▶ **REQUIRED ACTION**: When you copy the data, keep every word exactly as it is and leave the pictures out.

INFORMATION PROVIDED: Begin

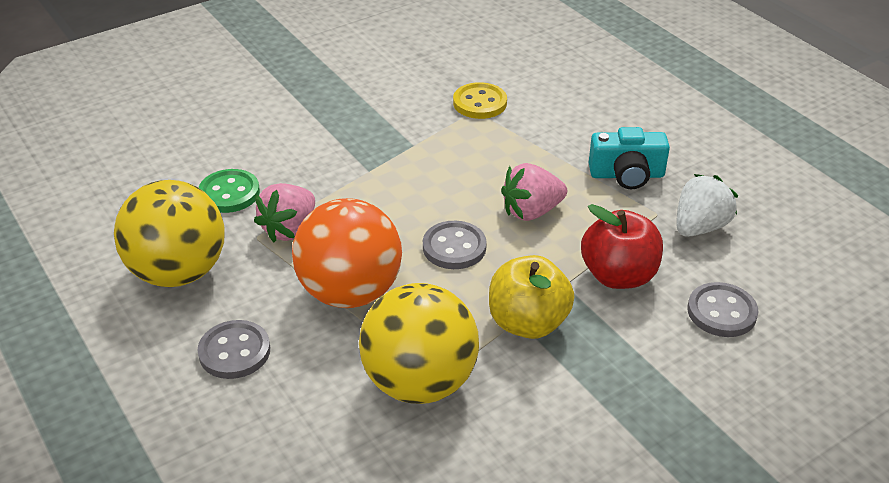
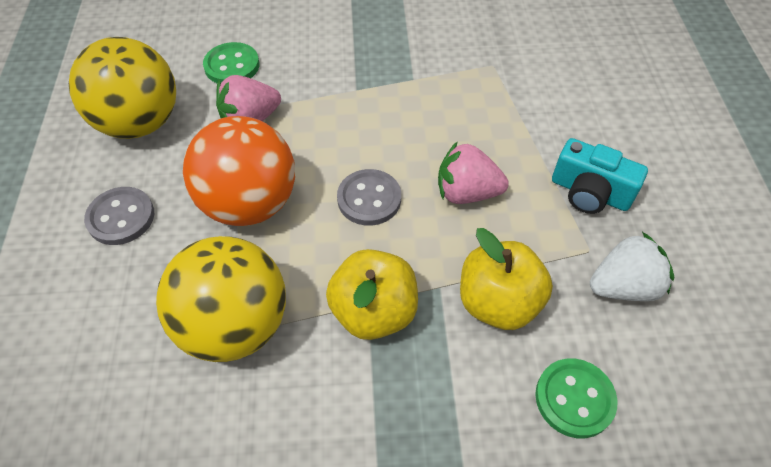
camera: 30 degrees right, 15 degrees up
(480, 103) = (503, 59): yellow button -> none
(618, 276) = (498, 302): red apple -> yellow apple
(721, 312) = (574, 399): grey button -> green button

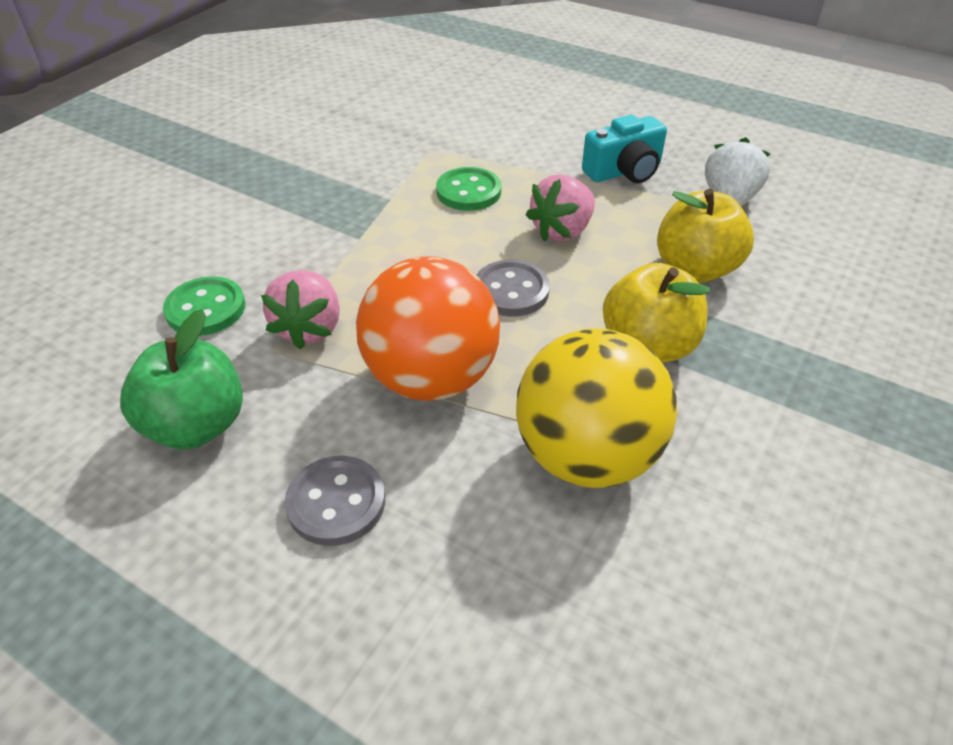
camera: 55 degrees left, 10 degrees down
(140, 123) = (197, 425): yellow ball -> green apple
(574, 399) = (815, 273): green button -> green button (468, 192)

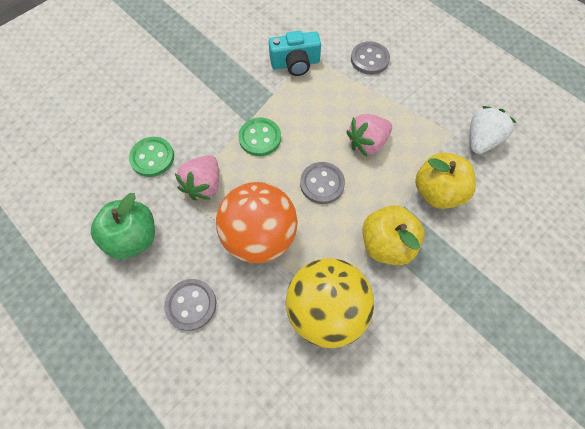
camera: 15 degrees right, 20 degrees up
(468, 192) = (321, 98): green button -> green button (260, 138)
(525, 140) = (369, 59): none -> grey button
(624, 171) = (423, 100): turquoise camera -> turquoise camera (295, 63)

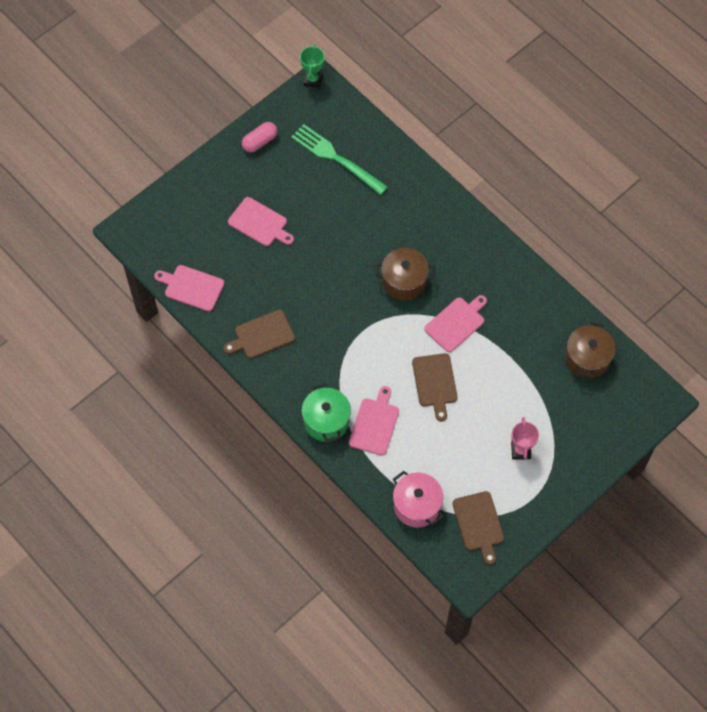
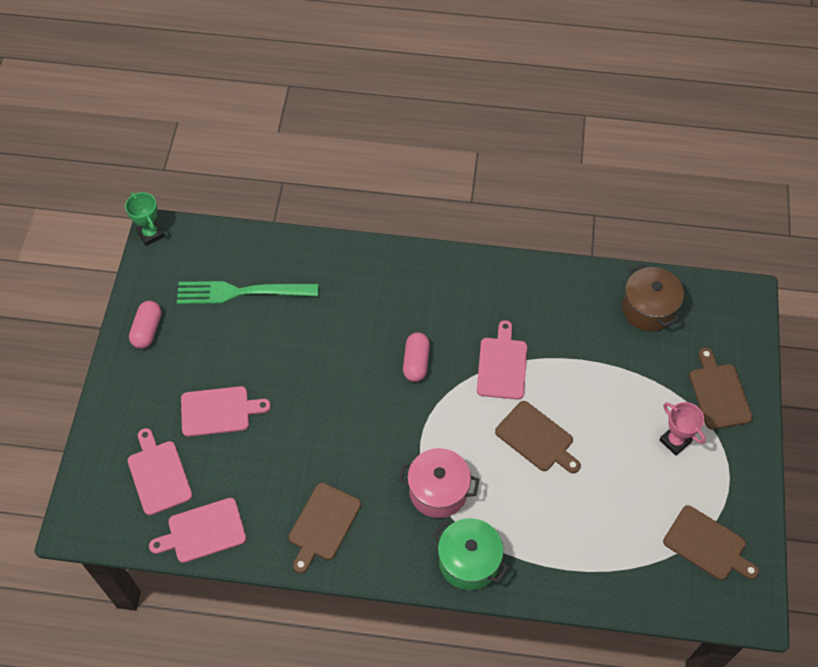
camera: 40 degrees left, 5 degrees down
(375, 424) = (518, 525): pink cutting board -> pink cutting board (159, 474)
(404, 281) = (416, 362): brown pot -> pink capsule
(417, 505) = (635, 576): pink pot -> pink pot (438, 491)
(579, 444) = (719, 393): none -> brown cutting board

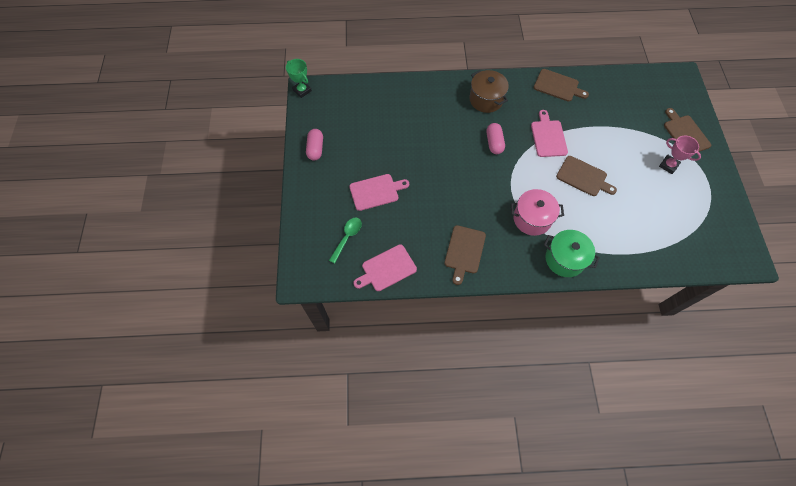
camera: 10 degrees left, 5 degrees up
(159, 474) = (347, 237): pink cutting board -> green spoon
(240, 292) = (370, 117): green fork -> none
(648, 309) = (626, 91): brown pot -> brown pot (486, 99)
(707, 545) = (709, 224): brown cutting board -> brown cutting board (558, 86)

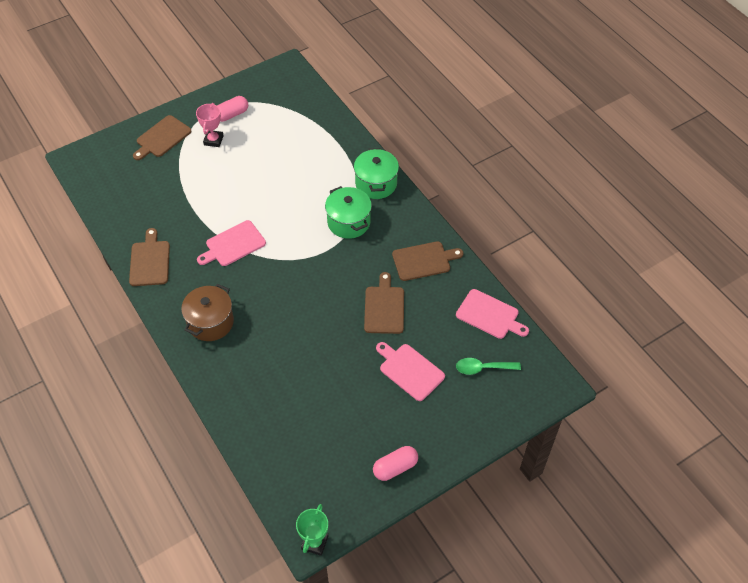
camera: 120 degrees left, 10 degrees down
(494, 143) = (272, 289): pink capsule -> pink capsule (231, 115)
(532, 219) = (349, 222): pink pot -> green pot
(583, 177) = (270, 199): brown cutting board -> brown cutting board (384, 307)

INFORMATION PROVIDED: End

▶ **ANSWER BELOW**:
camera: 30 degrees right, 15 degrees up
(480, 103) = (503, 59): yellow button -> none
(618, 276) = (498, 302): red apple -> yellow apple
(721, 312) = (574, 399): grey button -> green button

camera: 55 degrees left, 10 degrees down
(140, 123) = (197, 425): yellow ball -> green apple
(574, 399) = (815, 273): green button -> green button (468, 192)

camera: 15 degrees right, 20 degrees up
(468, 192) = (321, 98): green button -> green button (260, 138)
(525, 140) = (369, 59): none -> grey button
(624, 171) = (423, 100): turquoise camera -> turquoise camera (295, 63)

camera: 40 degrees left, 5 degrees down
(375, 424) = (518, 525): pink cutting board -> pink cutting board (159, 474)
(404, 281) = (416, 362): brown pot -> pink capsule
(417, 505) = (635, 576): pink pot -> pink pot (438, 491)
(579, 444) = (719, 393): none -> brown cutting board

camera: 10 degrees left, 5 degrees up
(159, 474) = (347, 237): pink cutting board -> green spoon
(240, 292) = (370, 117): green fork -> none
(648, 309) = (626, 91): brown pot -> brown pot (486, 99)
(707, 545) = (709, 224): brown cutting board -> brown cutting board (558, 86)

camera: 120 degrees left, 10 degrees down
(494, 143) = (272, 289): pink capsule -> pink capsule (231, 115)
(532, 219) = (349, 222): pink pot -> green pot
(583, 177) = (270, 199): brown cutting board -> brown cutting board (384, 307)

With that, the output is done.